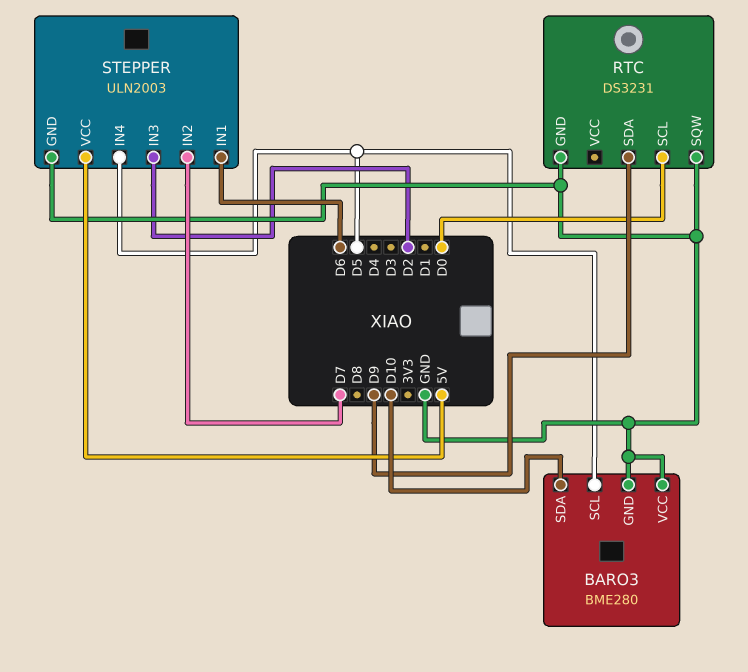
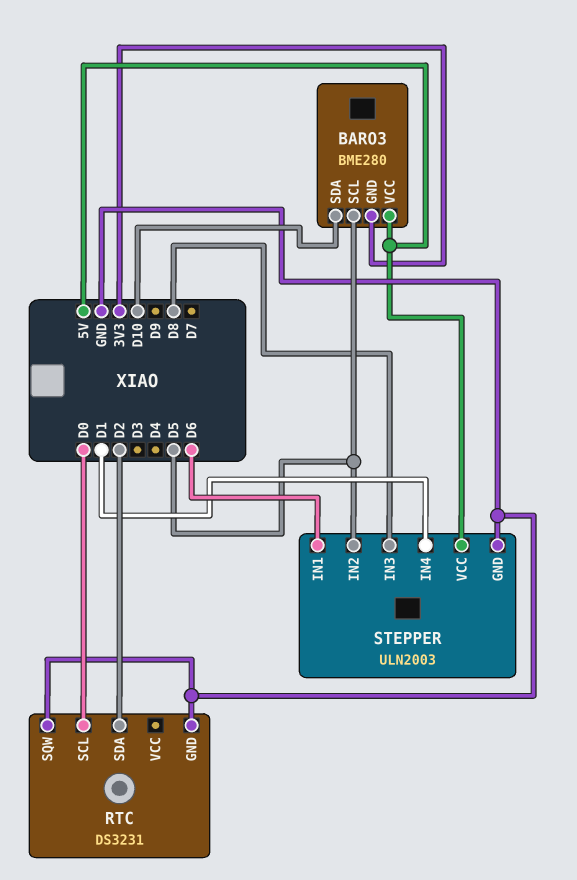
BARO3 pin GND: GND -> 3V3
BARO3 pin VCC: GND -> 5V
RTC pin SDA: D9 -> D2
STEPPER pin IN2: D7 -> D5
STEPPER pin IN3: D2 -> D8
STEPPER pin IN4: D5 -> D1

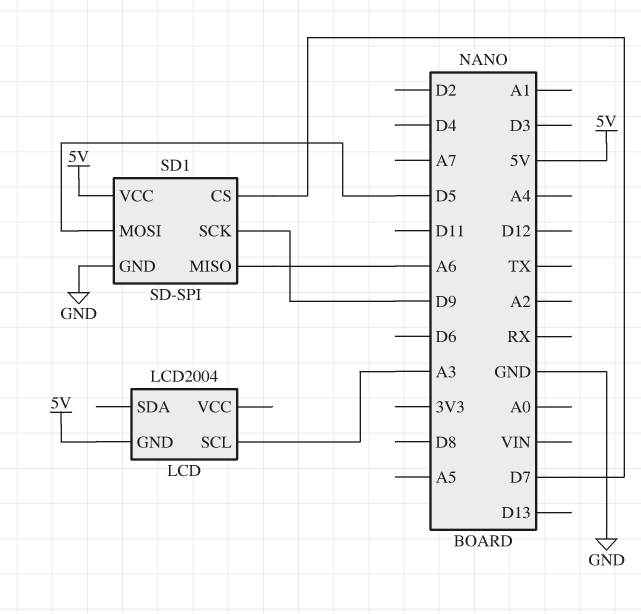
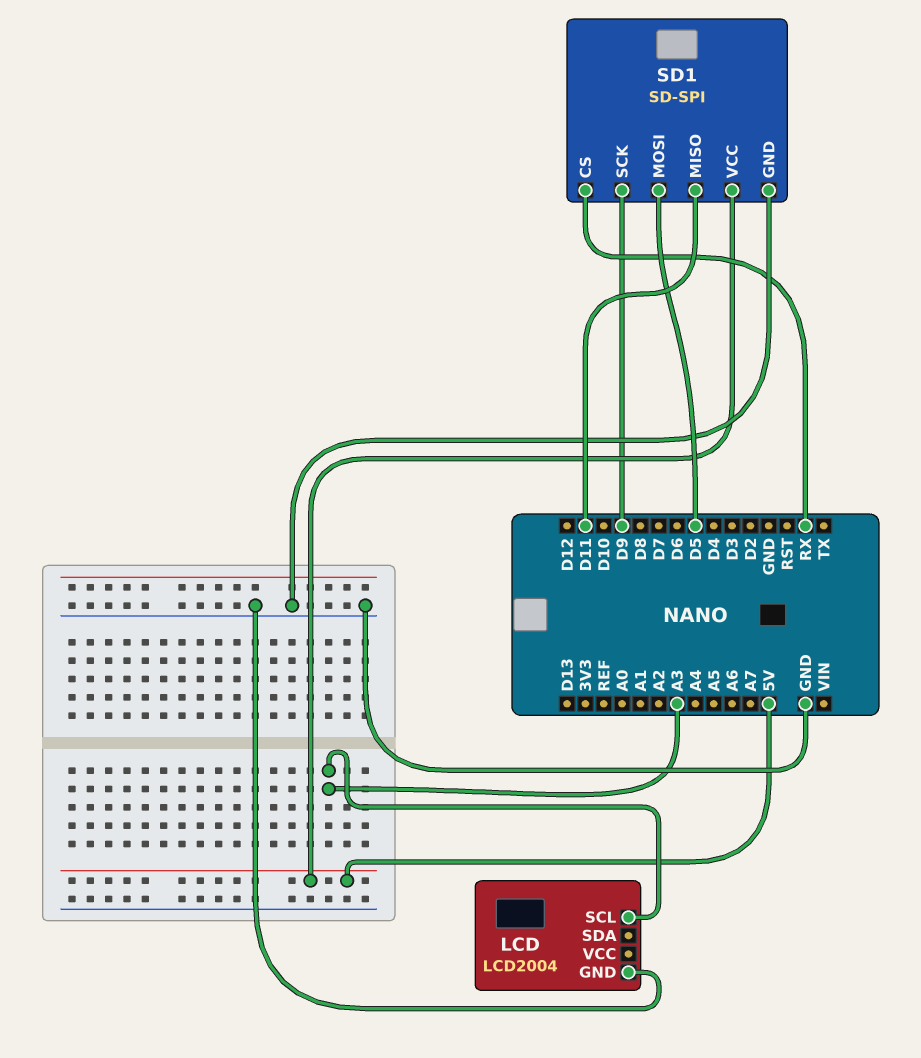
LCD pin GND: 5V -> GND
SD1 pin CS: D7 -> RX
SD1 pin MISO: A6 -> D11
* * * * * * *
WHAT THE EXERCISE ASKS: Once the line holding "BARO3 pin VCC: GND -> 5V" is found, copy it and each later line exactly through the end of the data, leaving out the pictures.

TASK RESPONSE:
BARO3 pin VCC: GND -> 5V
RTC pin SDA: D9 -> D2
STEPPER pin IN2: D7 -> D5
STEPPER pin IN3: D2 -> D8
STEPPER pin IN4: D5 -> D1

LCD pin GND: 5V -> GND
SD1 pin CS: D7 -> RX
SD1 pin MISO: A6 -> D11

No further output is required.